**EXERCISE DIRECTIONS:** I would like every line of the records below that contains the word "PIXELS" copied.

**EXERCISE MATERIALS:**

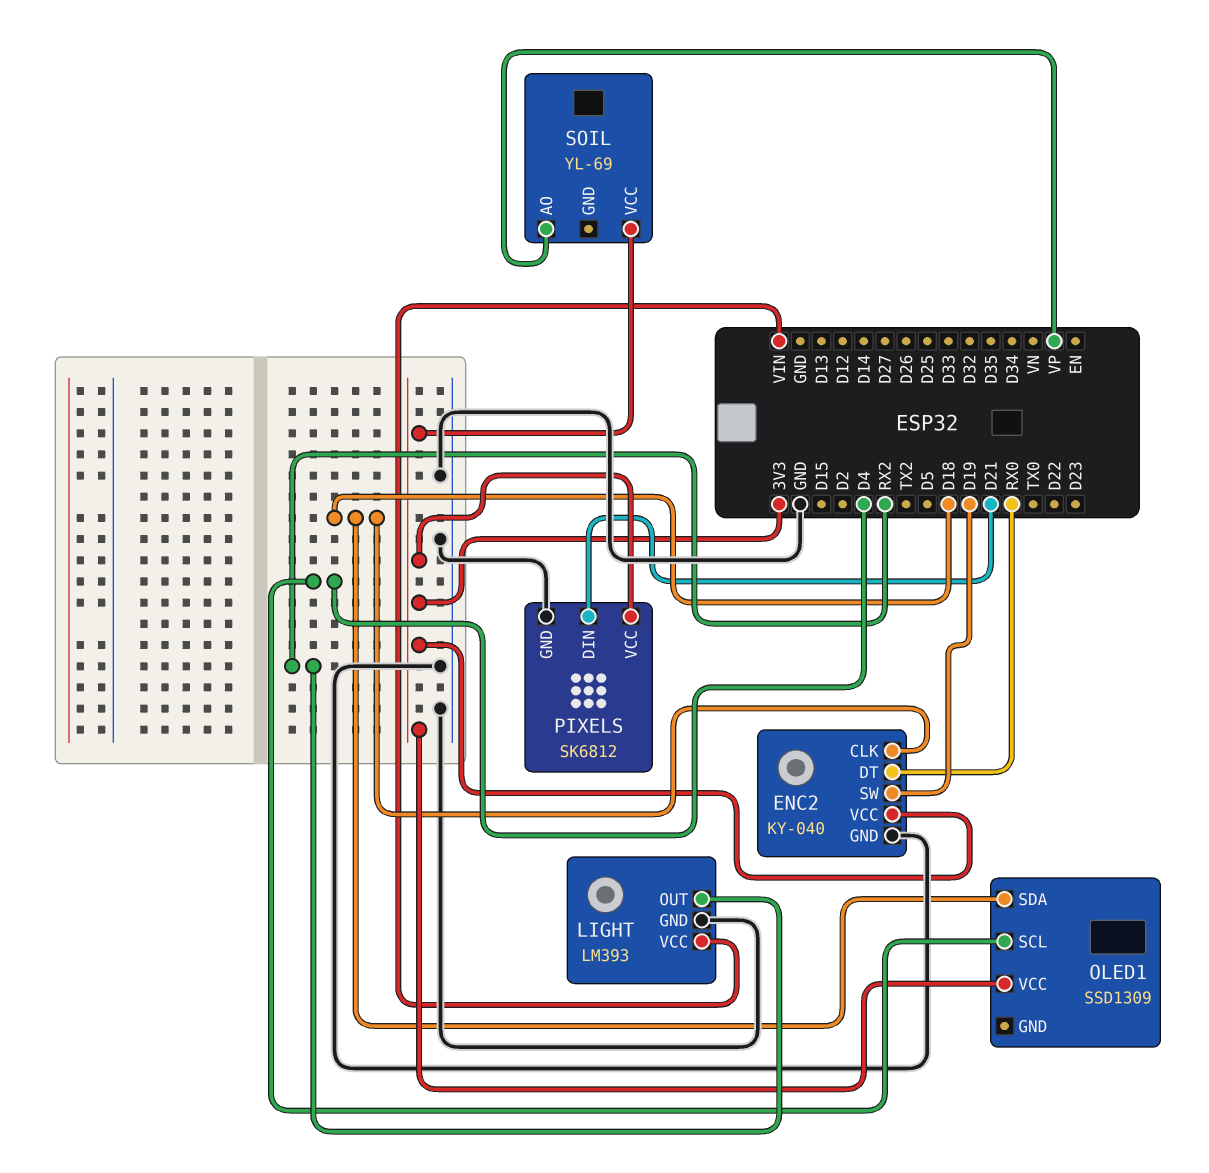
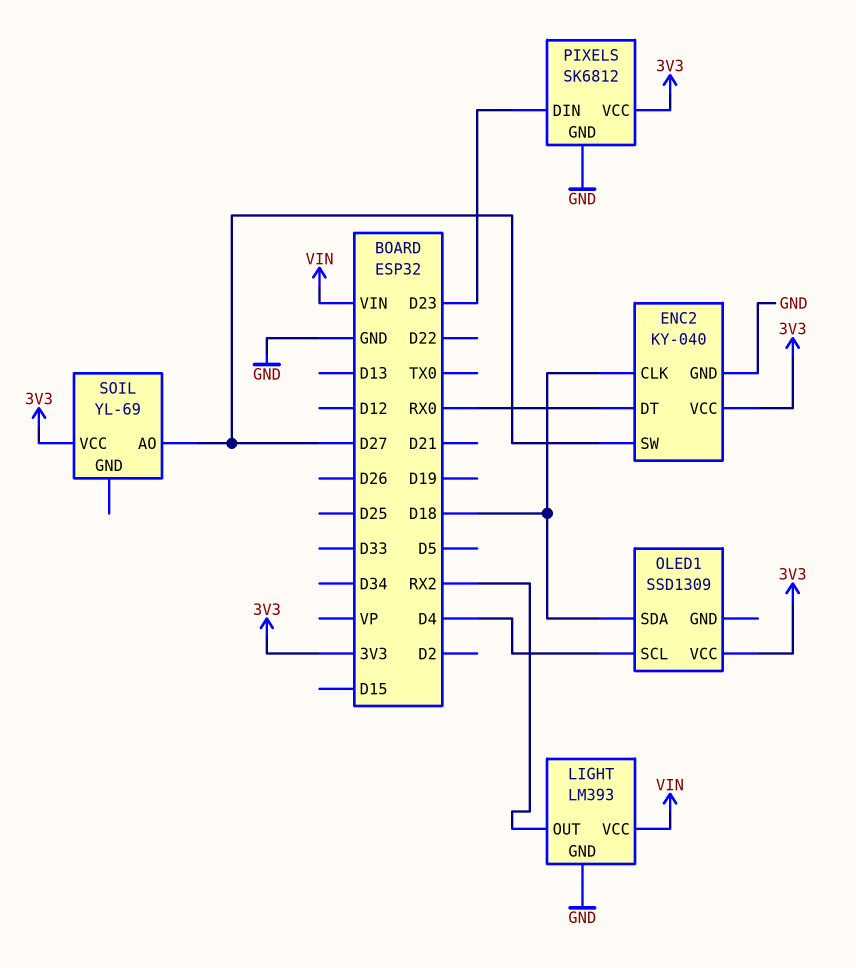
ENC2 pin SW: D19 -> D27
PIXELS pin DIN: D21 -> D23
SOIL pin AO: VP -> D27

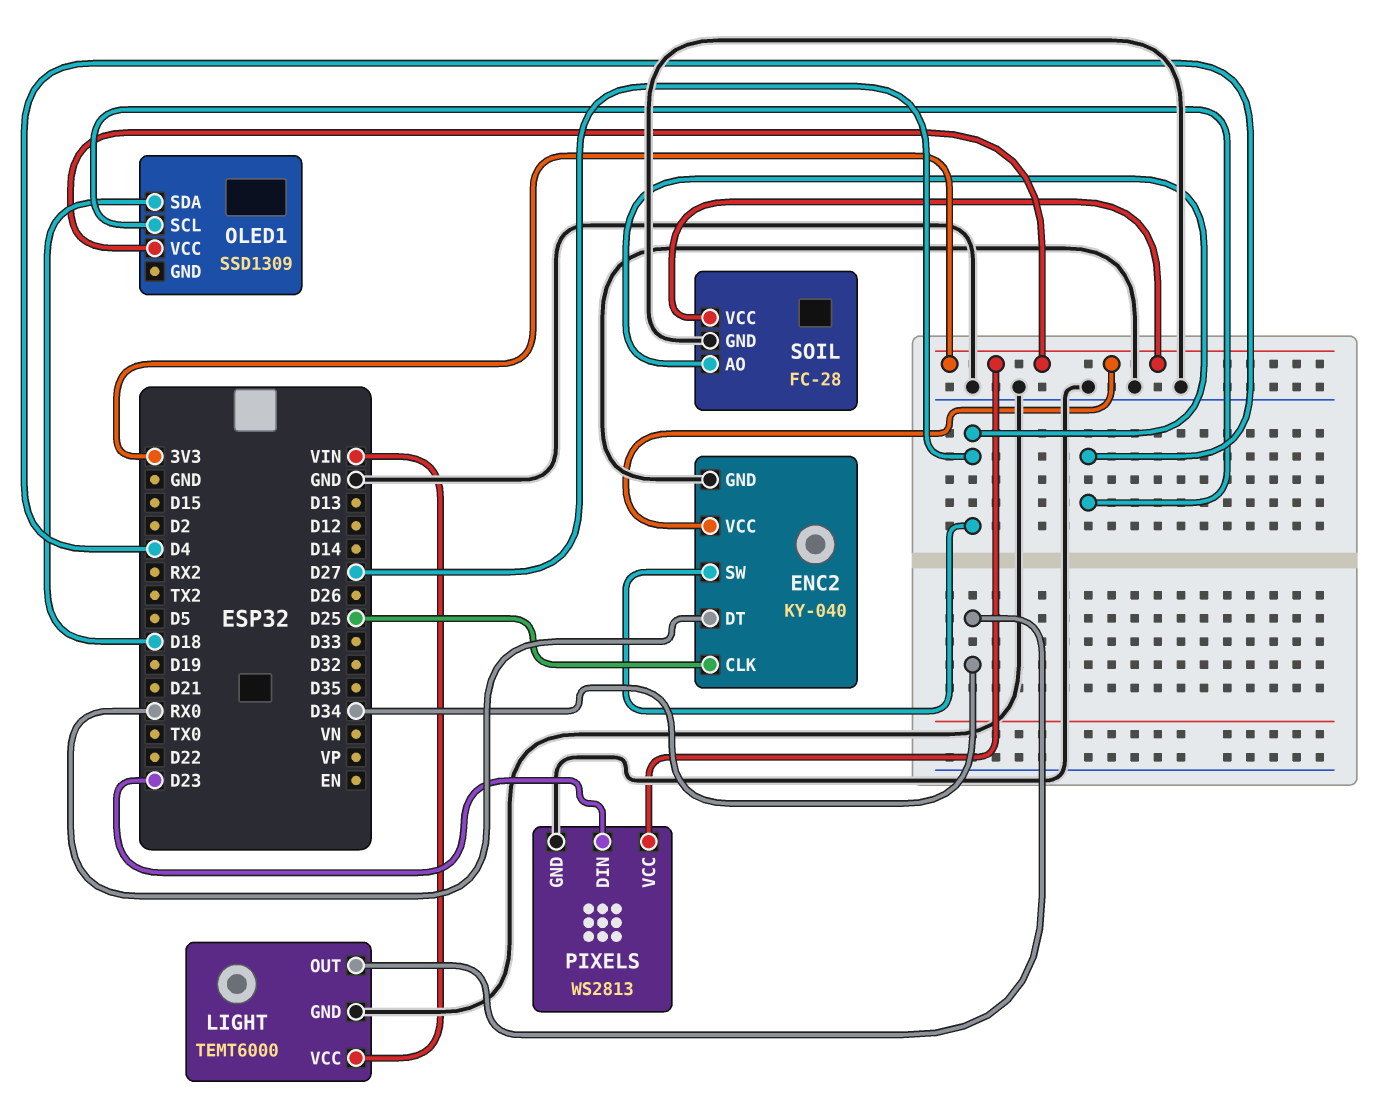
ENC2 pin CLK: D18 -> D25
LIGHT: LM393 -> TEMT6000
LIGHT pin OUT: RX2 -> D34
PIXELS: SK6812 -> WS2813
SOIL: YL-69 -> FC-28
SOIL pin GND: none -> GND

**WORKED SOLUTION:**
PIXELS pin DIN: D21 -> D23
PIXELS: SK6812 -> WS2813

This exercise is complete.